All of the data below needs to be set down again, exactly as shown.

Start of Block

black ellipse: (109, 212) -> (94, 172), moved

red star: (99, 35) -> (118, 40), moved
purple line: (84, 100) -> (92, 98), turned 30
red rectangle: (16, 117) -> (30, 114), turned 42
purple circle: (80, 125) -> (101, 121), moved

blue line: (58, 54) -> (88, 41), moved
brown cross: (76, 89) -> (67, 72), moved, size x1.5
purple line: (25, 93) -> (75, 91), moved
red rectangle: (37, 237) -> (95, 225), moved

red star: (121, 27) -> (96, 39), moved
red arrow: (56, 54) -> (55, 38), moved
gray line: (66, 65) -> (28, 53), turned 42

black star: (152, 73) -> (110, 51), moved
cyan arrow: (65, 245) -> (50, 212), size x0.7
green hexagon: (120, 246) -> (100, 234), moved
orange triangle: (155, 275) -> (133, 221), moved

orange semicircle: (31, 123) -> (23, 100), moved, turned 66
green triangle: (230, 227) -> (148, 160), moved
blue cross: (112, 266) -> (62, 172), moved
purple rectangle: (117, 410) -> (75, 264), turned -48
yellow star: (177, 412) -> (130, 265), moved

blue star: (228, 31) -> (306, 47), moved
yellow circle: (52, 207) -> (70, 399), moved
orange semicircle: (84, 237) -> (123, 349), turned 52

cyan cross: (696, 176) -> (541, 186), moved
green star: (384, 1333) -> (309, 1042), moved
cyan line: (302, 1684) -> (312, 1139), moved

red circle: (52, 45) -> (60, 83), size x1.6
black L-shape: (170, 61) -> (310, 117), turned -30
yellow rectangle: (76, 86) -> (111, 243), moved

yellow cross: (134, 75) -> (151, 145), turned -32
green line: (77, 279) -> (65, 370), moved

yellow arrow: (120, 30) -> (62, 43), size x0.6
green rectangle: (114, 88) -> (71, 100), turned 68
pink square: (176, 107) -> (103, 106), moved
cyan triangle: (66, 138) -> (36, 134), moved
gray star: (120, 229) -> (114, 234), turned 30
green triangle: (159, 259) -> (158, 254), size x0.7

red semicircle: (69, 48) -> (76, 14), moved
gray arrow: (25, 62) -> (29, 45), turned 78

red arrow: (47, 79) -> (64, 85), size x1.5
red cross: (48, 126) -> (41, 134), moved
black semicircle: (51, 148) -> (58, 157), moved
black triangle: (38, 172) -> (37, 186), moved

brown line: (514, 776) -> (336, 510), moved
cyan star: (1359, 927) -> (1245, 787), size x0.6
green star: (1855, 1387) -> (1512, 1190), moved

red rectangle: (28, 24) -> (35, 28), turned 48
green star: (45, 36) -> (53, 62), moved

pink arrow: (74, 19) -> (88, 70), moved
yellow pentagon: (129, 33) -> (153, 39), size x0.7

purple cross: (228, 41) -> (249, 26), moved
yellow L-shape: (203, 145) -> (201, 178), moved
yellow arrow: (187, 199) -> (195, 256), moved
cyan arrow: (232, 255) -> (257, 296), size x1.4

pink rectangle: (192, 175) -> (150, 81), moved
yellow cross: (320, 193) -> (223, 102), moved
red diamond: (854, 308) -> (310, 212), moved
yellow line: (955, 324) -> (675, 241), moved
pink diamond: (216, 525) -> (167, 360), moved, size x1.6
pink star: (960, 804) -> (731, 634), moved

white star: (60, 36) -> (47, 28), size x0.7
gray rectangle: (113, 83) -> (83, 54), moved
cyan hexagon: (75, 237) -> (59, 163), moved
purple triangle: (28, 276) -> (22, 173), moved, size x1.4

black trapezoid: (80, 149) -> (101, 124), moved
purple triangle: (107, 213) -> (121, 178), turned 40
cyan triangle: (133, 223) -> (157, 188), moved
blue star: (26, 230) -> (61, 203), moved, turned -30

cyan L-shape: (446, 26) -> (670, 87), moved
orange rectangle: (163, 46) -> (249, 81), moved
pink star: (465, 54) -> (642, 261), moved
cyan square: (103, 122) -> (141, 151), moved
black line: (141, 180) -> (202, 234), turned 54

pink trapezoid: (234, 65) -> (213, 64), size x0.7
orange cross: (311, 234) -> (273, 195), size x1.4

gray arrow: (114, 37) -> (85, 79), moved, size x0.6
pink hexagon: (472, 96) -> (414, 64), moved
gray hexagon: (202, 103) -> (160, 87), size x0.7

End of Block

■ **OUTPUT BELOW**:
black ellipse: (109, 212) -> (94, 172), moved

red star: (99, 35) -> (118, 40), moved
purple line: (84, 100) -> (92, 98), turned 30
red rectangle: (16, 117) -> (30, 114), turned 42
purple circle: (80, 125) -> (101, 121), moved

blue line: (58, 54) -> (88, 41), moved
brown cross: (76, 89) -> (67, 72), moved, size x1.5
purple line: (25, 93) -> (75, 91), moved
red rectangle: (37, 237) -> (95, 225), moved

red star: (121, 27) -> (96, 39), moved
red arrow: (56, 54) -> (55, 38), moved
gray line: (66, 65) -> (28, 53), turned 42

black star: (152, 73) -> (110, 51), moved
cyan arrow: (65, 245) -> (50, 212), size x0.7
green hexagon: (120, 246) -> (100, 234), moved
orange triangle: (155, 275) -> (133, 221), moved

orange semicircle: (31, 123) -> (23, 100), moved, turned 66
green triangle: (230, 227) -> (148, 160), moved
blue cross: (112, 266) -> (62, 172), moved
purple rectangle: (117, 410) -> (75, 264), turned -48
yellow star: (177, 412) -> (130, 265), moved

blue star: (228, 31) -> (306, 47), moved
yellow circle: (52, 207) -> (70, 399), moved
orange semicircle: (84, 237) -> (123, 349), turned 52

cyan cross: (696, 176) -> (541, 186), moved
green star: (384, 1333) -> (309, 1042), moved
cyan line: (302, 1684) -> (312, 1139), moved

red circle: (52, 45) -> (60, 83), size x1.6
black L-shape: (170, 61) -> (310, 117), turned -30
yellow rectangle: (76, 86) -> (111, 243), moved

yellow cross: (134, 75) -> (151, 145), turned -32
green line: (77, 279) -> (65, 370), moved

yellow arrow: (120, 30) -> (62, 43), size x0.6
green rectangle: (114, 88) -> (71, 100), turned 68
pink square: (176, 107) -> (103, 106), moved
cyan triangle: (66, 138) -> (36, 134), moved
gray star: (120, 229) -> (114, 234), turned 30
green triangle: (159, 259) -> (158, 254), size x0.7

red semicircle: (69, 48) -> (76, 14), moved
gray arrow: (25, 62) -> (29, 45), turned 78

red arrow: (47, 79) -> (64, 85), size x1.5
red cross: (48, 126) -> (41, 134), moved
black semicircle: (51, 148) -> (58, 157), moved
black triangle: (38, 172) -> (37, 186), moved

brown line: (514, 776) -> (336, 510), moved
cyan star: (1359, 927) -> (1245, 787), size x0.6
green star: (1855, 1387) -> (1512, 1190), moved

red rectangle: (28, 24) -> (35, 28), turned 48
green star: (45, 36) -> (53, 62), moved

pink arrow: (74, 19) -> (88, 70), moved
yellow pentagon: (129, 33) -> (153, 39), size x0.7

purple cross: (228, 41) -> (249, 26), moved
yellow L-shape: (203, 145) -> (201, 178), moved
yellow arrow: (187, 199) -> (195, 256), moved
cyan arrow: (232, 255) -> (257, 296), size x1.4

pink rectangle: (192, 175) -> (150, 81), moved
yellow cross: (320, 193) -> (223, 102), moved
red diamond: (854, 308) -> (310, 212), moved
yellow line: (955, 324) -> (675, 241), moved
pink diamond: (216, 525) -> (167, 360), moved, size x1.6
pink star: (960, 804) -> (731, 634), moved

white star: (60, 36) -> (47, 28), size x0.7
gray rectangle: (113, 83) -> (83, 54), moved
cyan hexagon: (75, 237) -> (59, 163), moved
purple triangle: (28, 276) -> (22, 173), moved, size x1.4

black trapezoid: (80, 149) -> (101, 124), moved
purple triangle: (107, 213) -> (121, 178), turned 40
cyan triangle: (133, 223) -> (157, 188), moved
blue star: (26, 230) -> (61, 203), moved, turned -30

cyan L-shape: (446, 26) -> (670, 87), moved
orange rectangle: (163, 46) -> (249, 81), moved
pink star: (465, 54) -> (642, 261), moved
cyan square: (103, 122) -> (141, 151), moved
black line: (141, 180) -> (202, 234), turned 54

pink trapezoid: (234, 65) -> (213, 64), size x0.7
orange cross: (311, 234) -> (273, 195), size x1.4

gray arrow: (114, 37) -> (85, 79), moved, size x0.6
pink hexagon: (472, 96) -> (414, 64), moved
gray hexagon: (202, 103) -> (160, 87), size x0.7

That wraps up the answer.